▸ **Work required**
In the data below, retype exactly the line that contains "(228, 316) = (341, 125): orange" and every line after it, through the last.

▸ **Stored data**

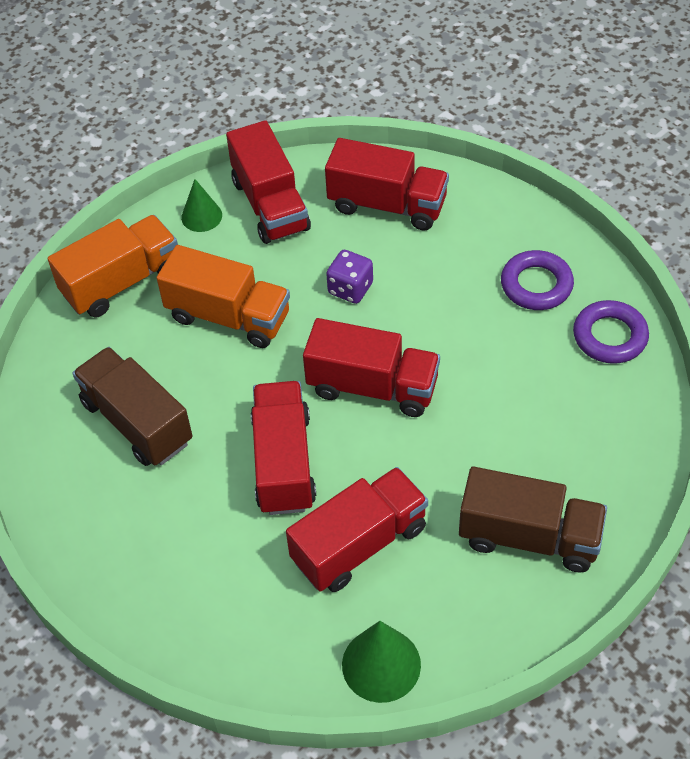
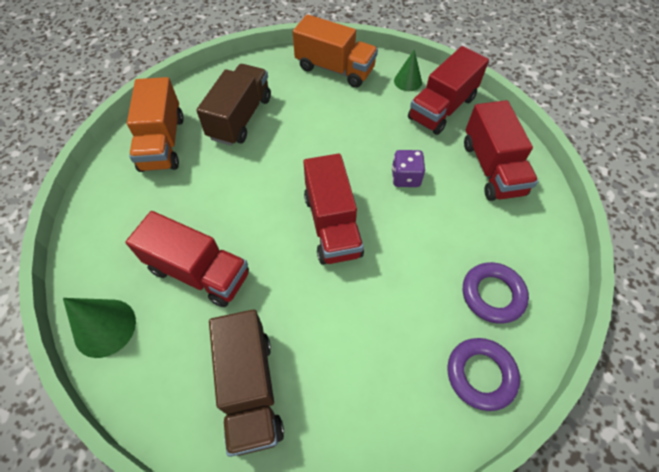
camera: 60 degrees right, 5 degrees up
(228, 316) = (341, 125): orange truck -> orange truck (163, 143)
(284, 462) = (245, 201): red truck -> none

▸ **Task answer**
(228, 316) = (341, 125): orange truck -> orange truck (163, 143)
(284, 462) = (245, 201): red truck -> none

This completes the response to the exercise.